* What to produce
How many lines in the entries below contain the word "avión"? Answer with the number and nothing else.
[[ Dataset content, beginning ]]
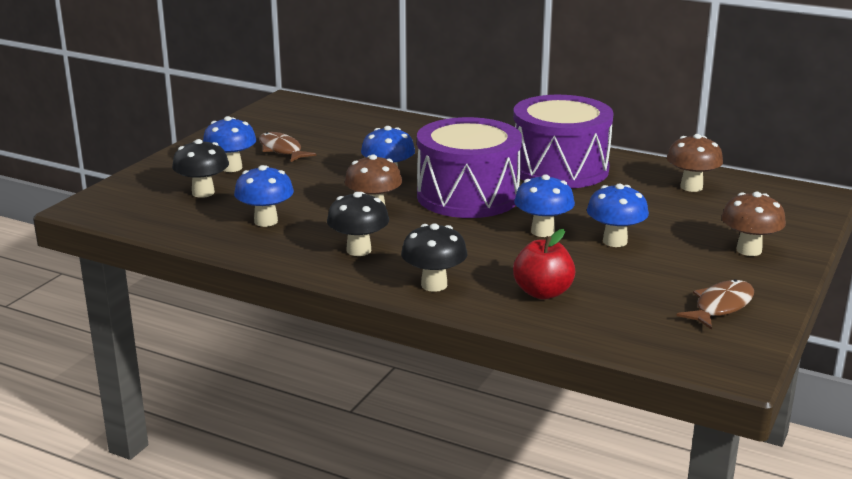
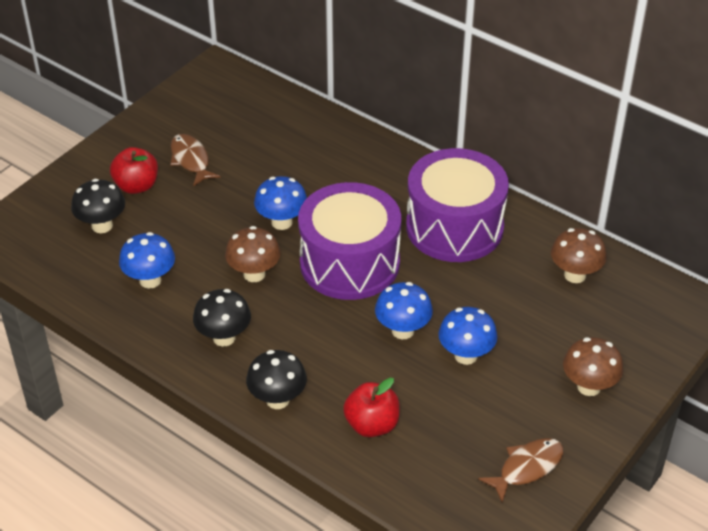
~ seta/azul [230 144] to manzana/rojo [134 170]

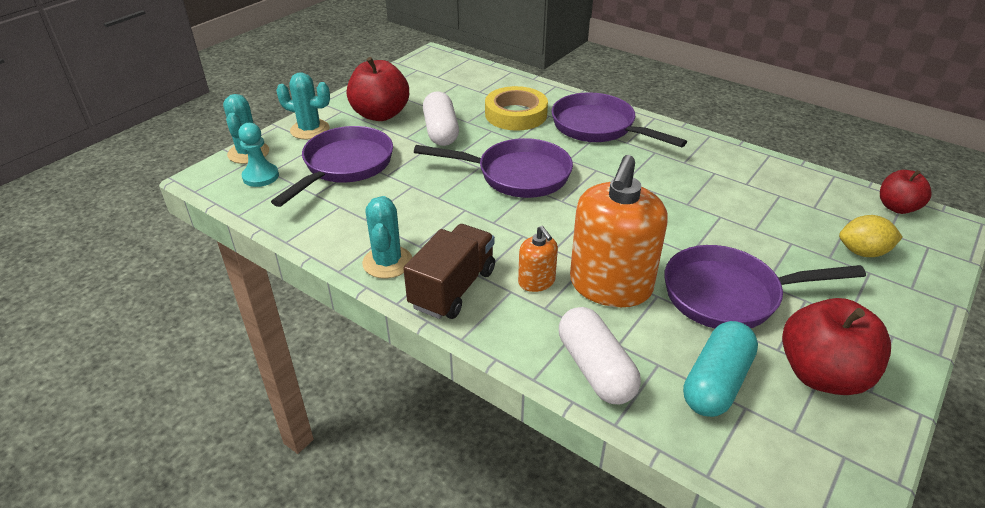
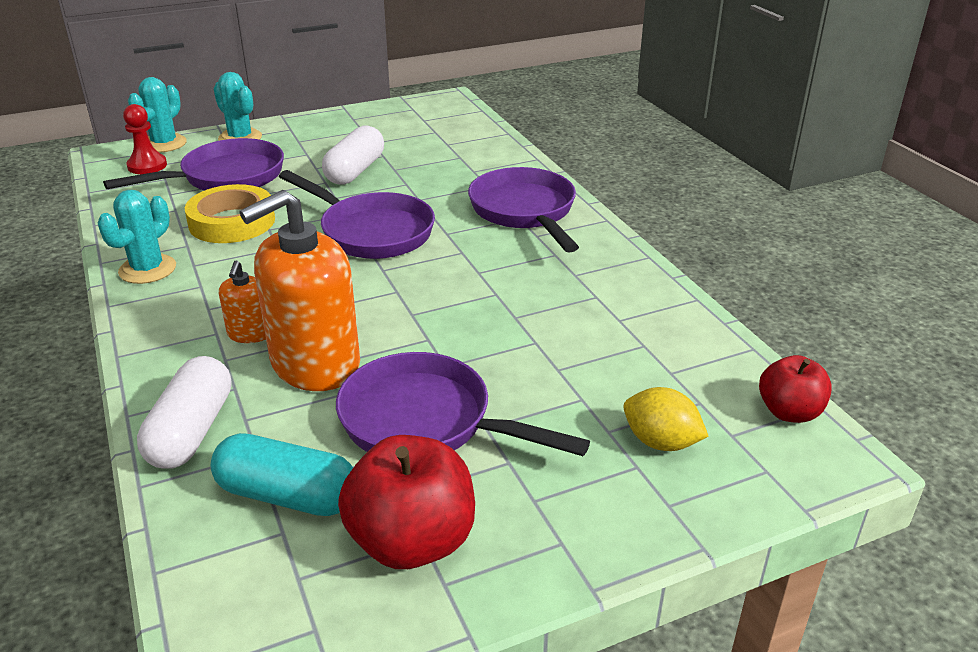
- manzana/rojo [378 89]
~ cinta adhesiva/amarillo [516 108] to [230 213]
~ peón/turquesa [258 155] to peón/rojo [145 139]
- camión/marrón [449 271]
~ cápsula/turquesa [720 369] = [282 474] 45 degrees clockwise

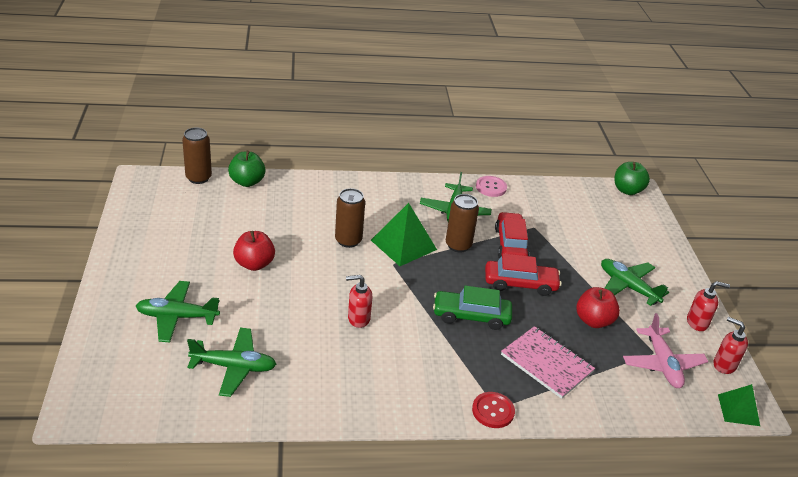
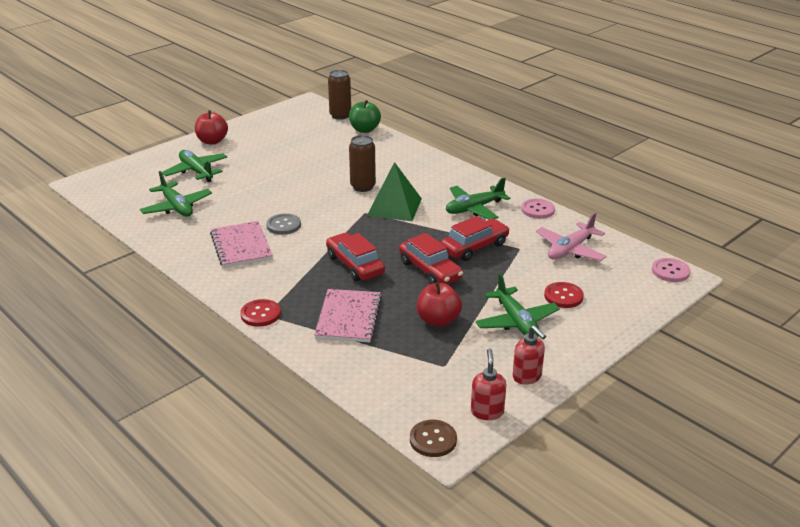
~ manzana/verde [632 178] to botón/rosa [671 270]
- lata/marrón [462 223]
~ manzana/rojo [254 251] to [211 127]
~ avión/verde [635 282] = [517 305] 150 degrees clockwise
~ dispensador de jabón/rojo [359 301] to botón/gris [283 224]
~ coche/verde [472 308] to coche/rojo [355 257]
~ avión/rosa [665 350] to [571 236]
~ pirámide/verde [739 405] to botón/marrón [433 438]
+ cuaderno/rosa [241 244]
+ botón/rojo [564 295]

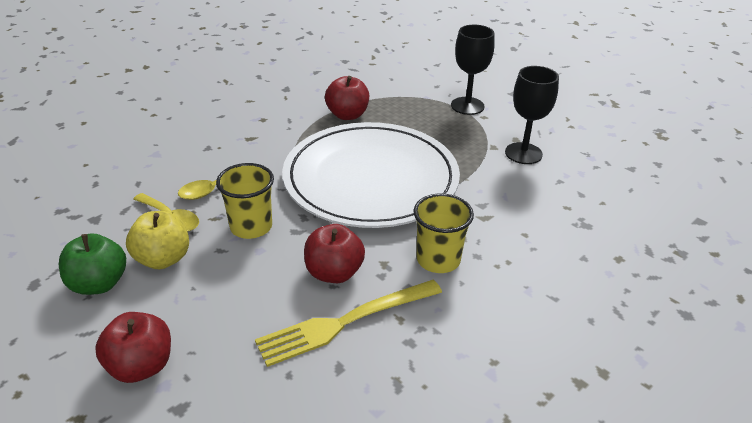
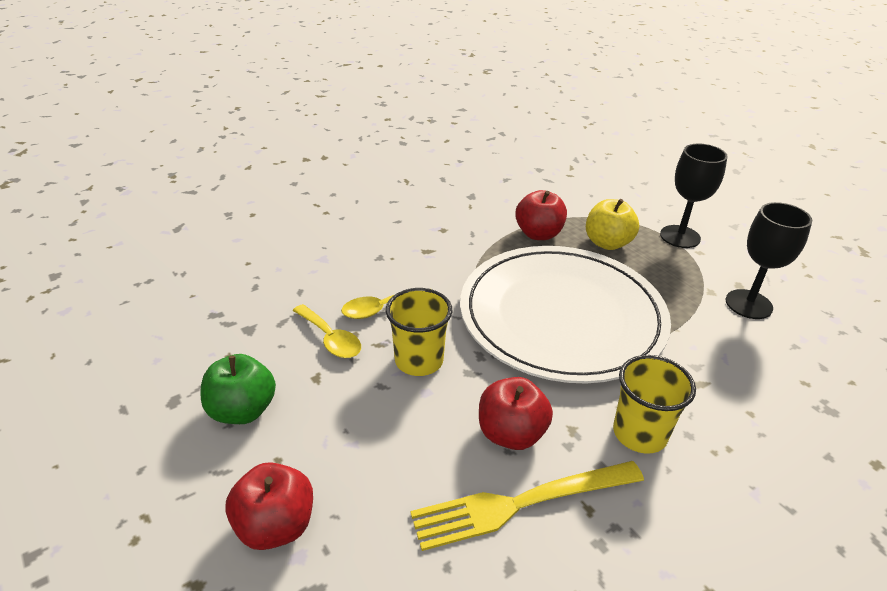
~ manzana/amarillo [157 240] to [612 224]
[[ Dataset content, end ]]
* Expected output
2